* [What you have to do] Among the lines below, copy each one in which "purple" appears.

* [Information supplied]
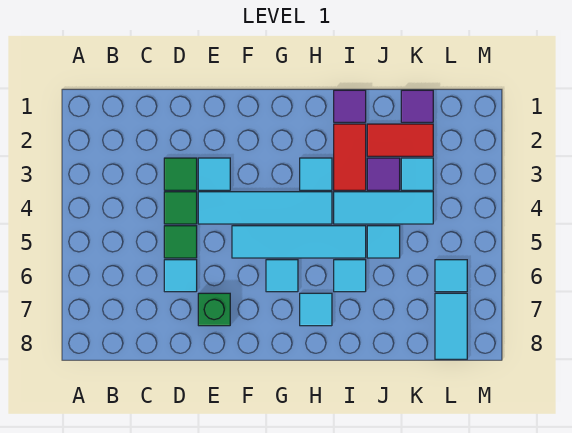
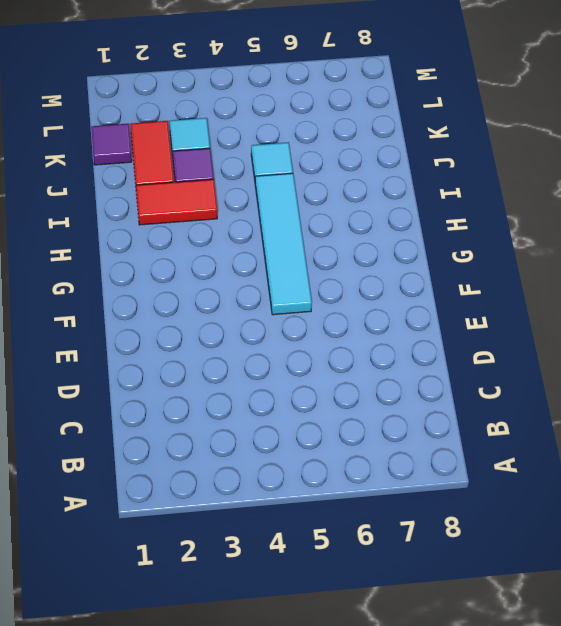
none -> green 1x1 tile [164,158,197,190]
none -> green 1x1 tile [164,192,197,224]
none -> green 1x1 tile [164,226,197,258]

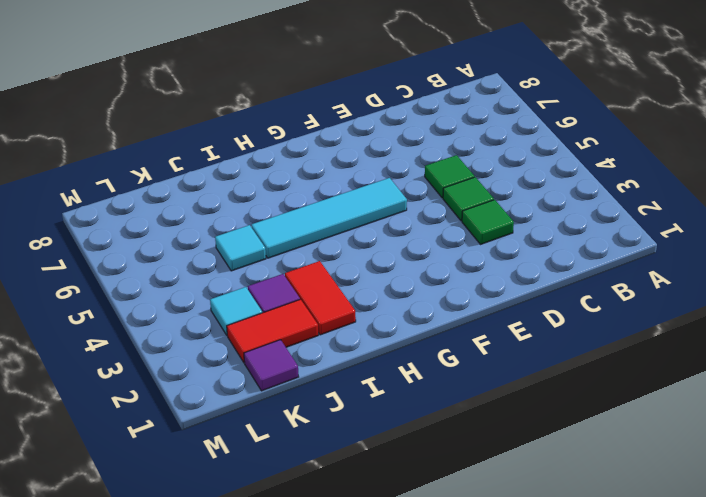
none -> cyan 1x1 tile [164,260,197,292]
none -> cyan 1x1 tile [198,158,230,190]
none -> cyan 1x4 tile [198,192,332,224]

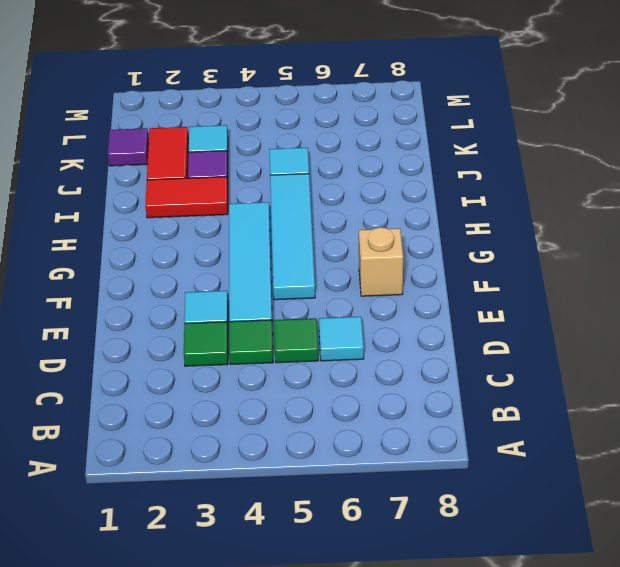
tan 1x1 brick [359,227,403,296] -> none
none -> green 1x1 brick [198,293,230,326]
none -> cyan 1x1 tile [266,260,298,292]
none -> cyan 1x1 tile [300,158,332,190]

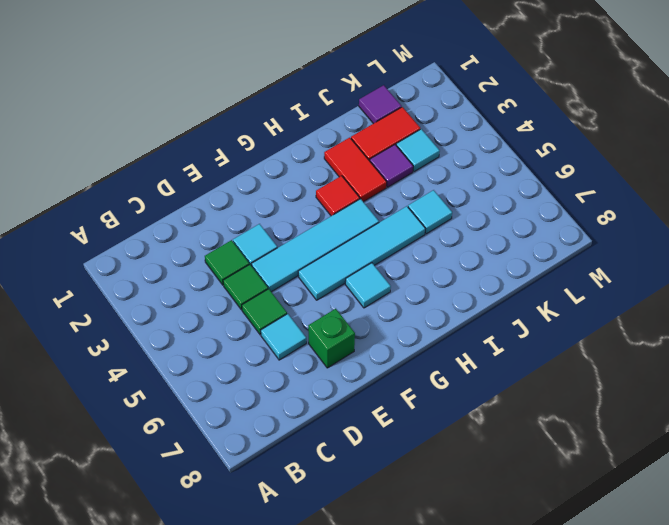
red 1x1 tile [316,176,360,216] -> cyan 1x1 tile [300,158,332,190]
none -> cyan 1x1 tile [300,293,332,326]
none -> purple 1x1 tile [334,90,366,122]
none -> cyan 1x3 tile [334,192,433,224]

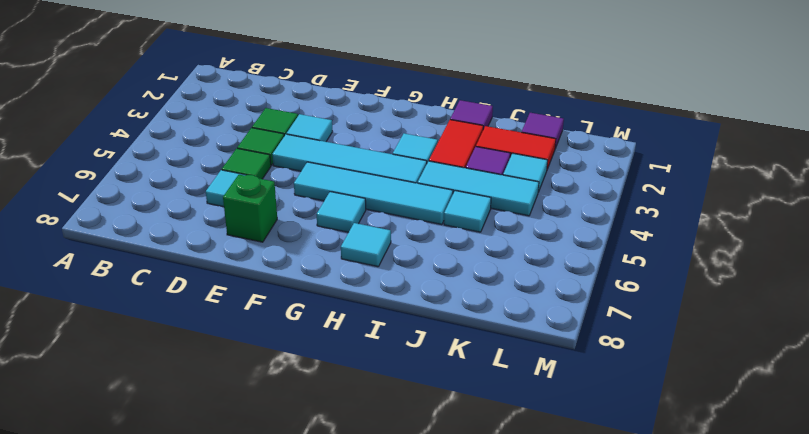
none -> cyan 1x1 tile [334,260,366,292]
none -> cyan 1x1 tile [435,260,467,292]
none -> cyan 1x2 tile [435,293,467,359]

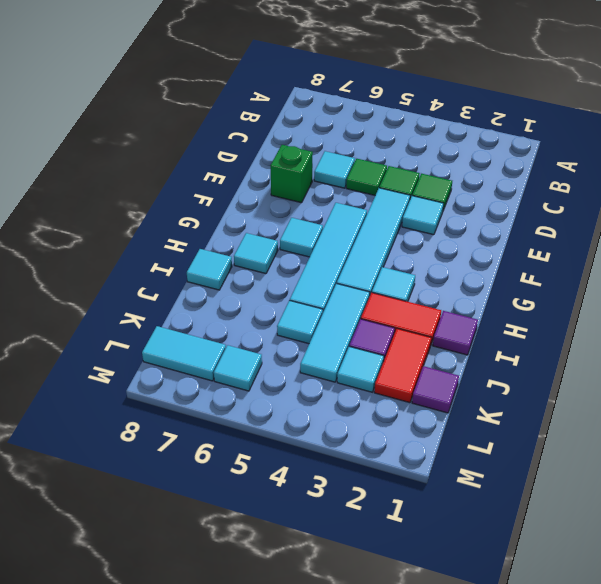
cyan 1x1 tile [187,249,232,290] -> cyan 1x1 tile moved to [334,260,366,292]

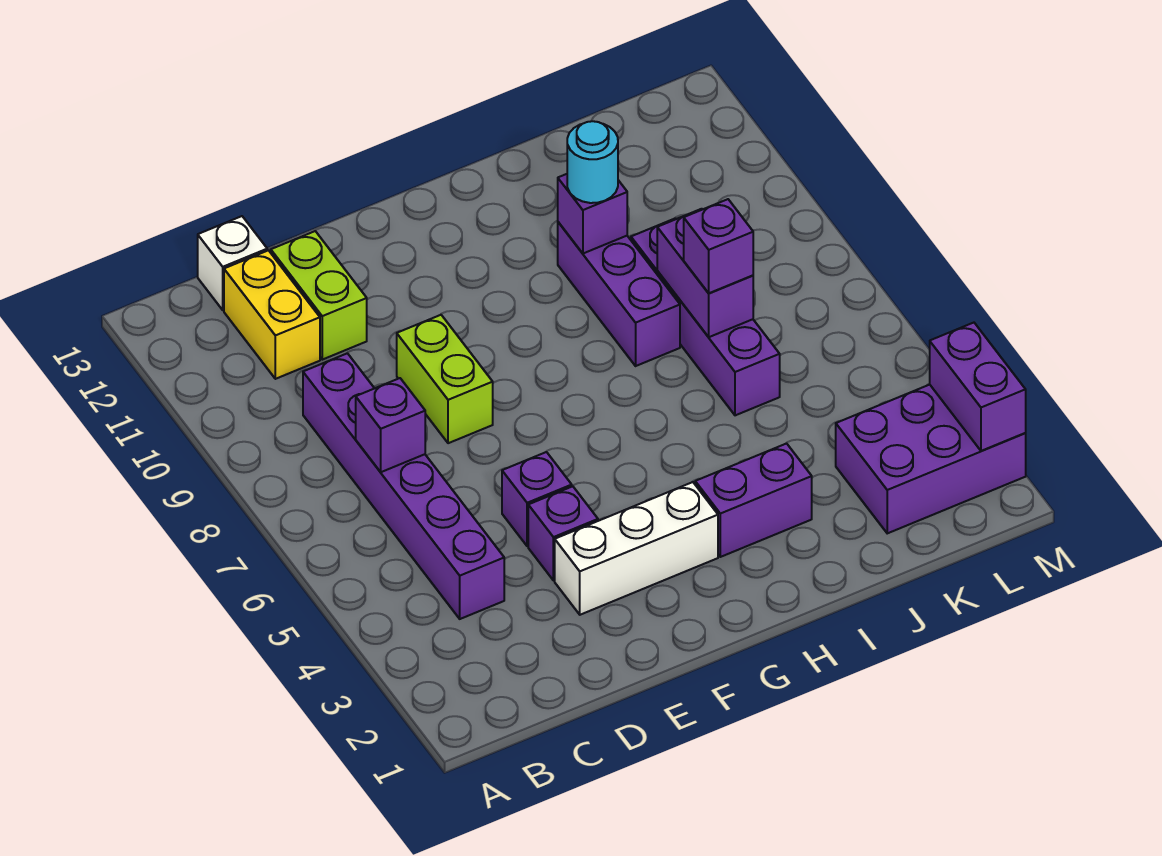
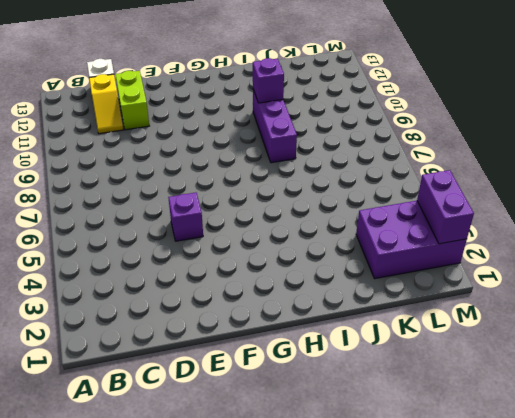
yellow 1x2 slope [89,74,123,134] -> yellow 1x2 brick [224,250,320,379]
none -> purple 1x6 brick [303,353,504,619]
none -> white 1x3 brick [555,482,718,615]
none -> purple 1x1 brick [528,486,598,581]

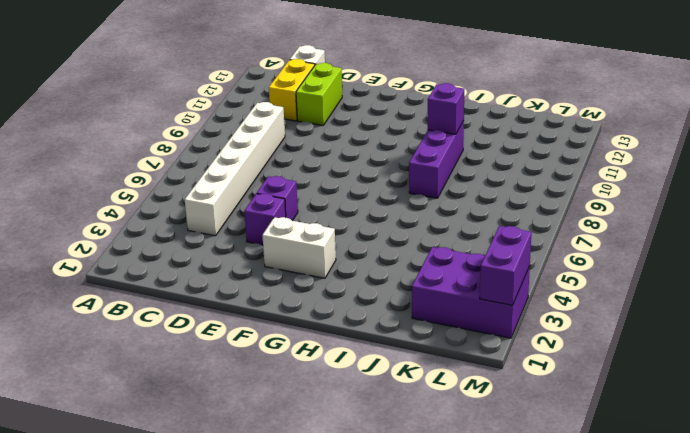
white 1x6 brick [185,102,285,236] -> purple 1x6 brick [303,353,504,619]
white 1x2 brick [262,217,336,278] -> white 1x3 brick [555,482,718,615]
none -> lime 1x2 brick [397,315,493,443]
none -> purple 1x2 brick [695,443,812,557]
none -> purple 1x4 brick [631,218,780,415]

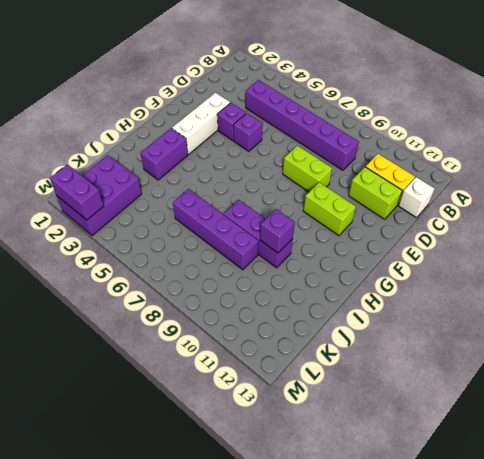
lime 1x2 brick [303,182,356,236] -> none
none -> purple 1x1 brick [356,378,425,472]
none -> purple 1x2 brick [657,209,753,337]
none -> cyan 1x1 round brick [567,121,618,203]

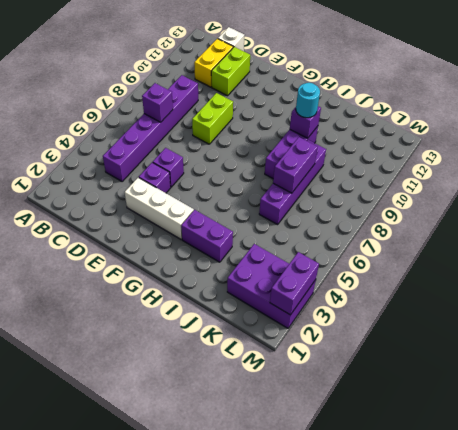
none -> purple 1x1 brick [684,199,753,293]

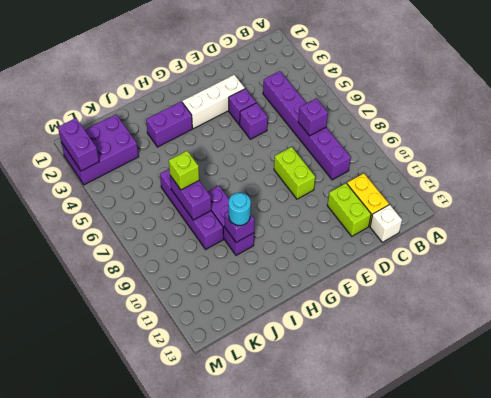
lime 1x1 brick [169,151,199,190] -> purple 1x1 brick [684,199,753,293]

* [Answer for this exercise]
none -> purple 1x1 tile [334,90,366,122]
none -> purple 1x6 brick [303,353,504,619]
none -> purple 1x1 brick [528,486,598,581]
white 1x6 brick [185,102,285,236] -> purple 1x6 brick [303,353,504,619]
none -> purple 1x2 brick [695,443,812,557]
none -> purple 1x4 brick [631,218,780,415]
none -> purple 1x1 brick [356,378,425,472]
none -> purple 1x2 brick [657,209,753,337]
none -> purple 1x1 brick [684,199,753,293]
lime 1x1 brick [169,151,199,190] -> purple 1x1 brick [684,199,753,293]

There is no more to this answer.